What follows is a set of entries. Repeat them exactly, but not their pictures.

***** Exercise materials

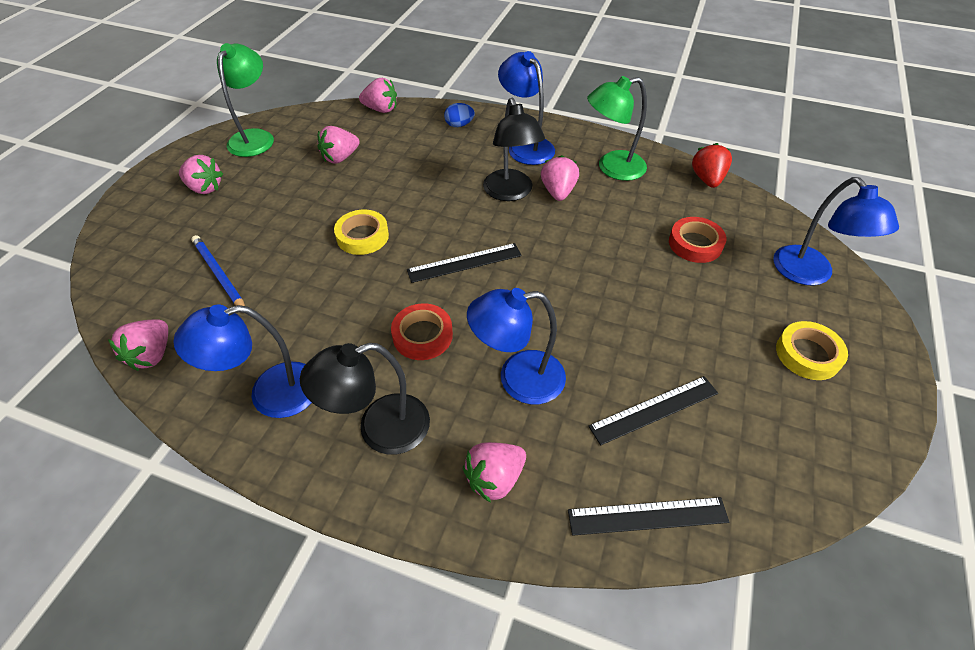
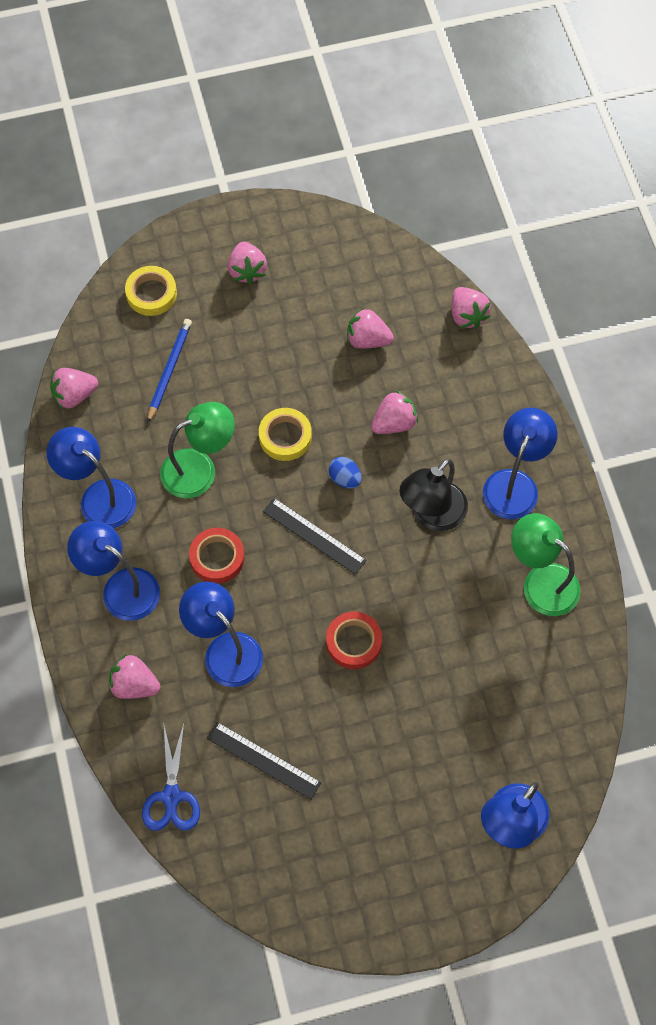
camera: 55 degrees right, 15 degrees up
(255, 137) = (339, 247): green lamp -> green lamp (199, 469)
(380, 429) = (121, 587): black lamp -> blue lamp
(459, 125) = (499, 402): blue egg -> blue egg (345, 479)
(558, 192) = (464, 554): pink strawberry -> pink strawberry (394, 423)
(647, 516) = (171, 796): black ruler -> blue scissors
(695, 244) = (480, 709): red tape -> red tape (354, 642)
(707, 179) = (592, 678): red strawberry -> none
(808, 354) = (403, 854): yellow tape -> yellow tape (151, 294)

**********

Answer:
camera: 55 degrees right, 15 degrees up
(255, 137) = (339, 247): green lamp -> green lamp (199, 469)
(380, 429) = (121, 587): black lamp -> blue lamp
(459, 125) = (499, 402): blue egg -> blue egg (345, 479)
(558, 192) = (464, 554): pink strawberry -> pink strawberry (394, 423)
(647, 516) = (171, 796): black ruler -> blue scissors
(695, 244) = (480, 709): red tape -> red tape (354, 642)
(707, 179) = (592, 678): red strawberry -> none
(808, 354) = (403, 854): yellow tape -> yellow tape (151, 294)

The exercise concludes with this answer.